======== EXCERPTED RECORDS

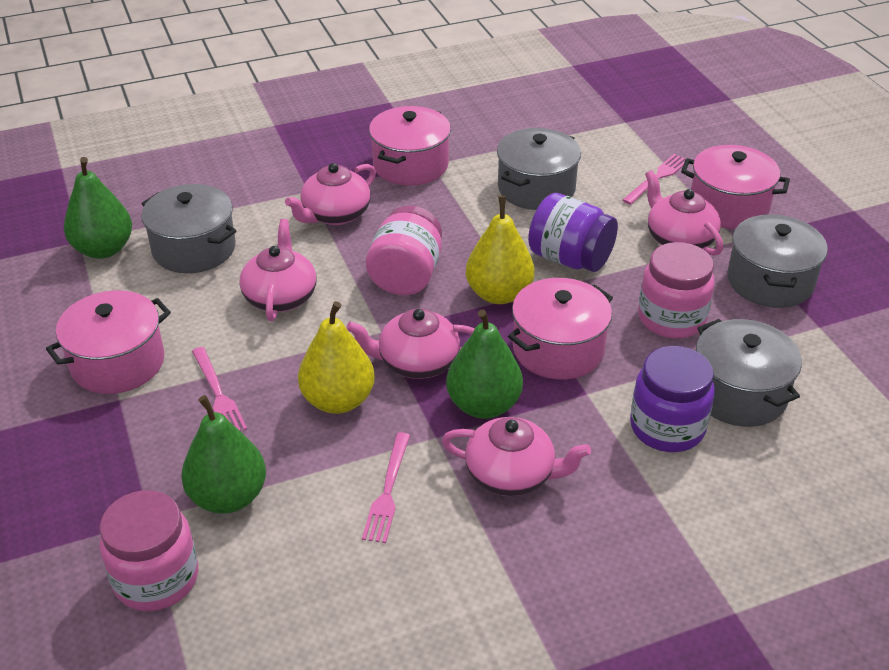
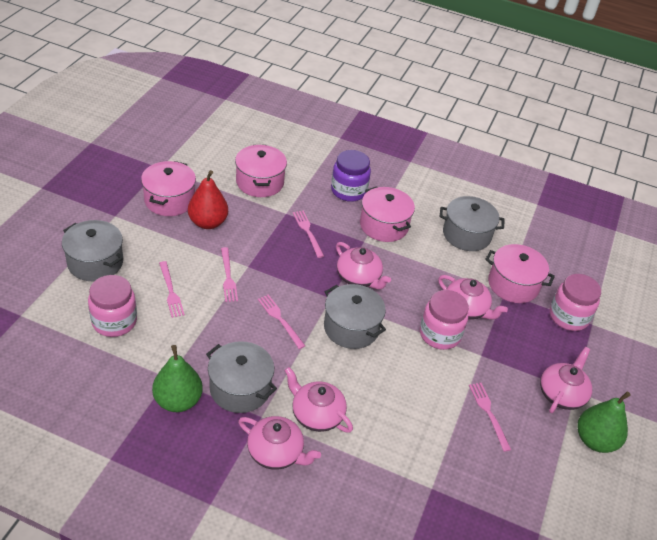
green pear: 3 -> 2
pink fork: 3 -> 5
purple jar: 2 -> 1
red pear: 0 -> 1
yellow pear: 2 -> 0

================

With the pictures omitted, restate every entry above word for word.

green pear: 3 -> 2
pink fork: 3 -> 5
purple jar: 2 -> 1
red pear: 0 -> 1
yellow pear: 2 -> 0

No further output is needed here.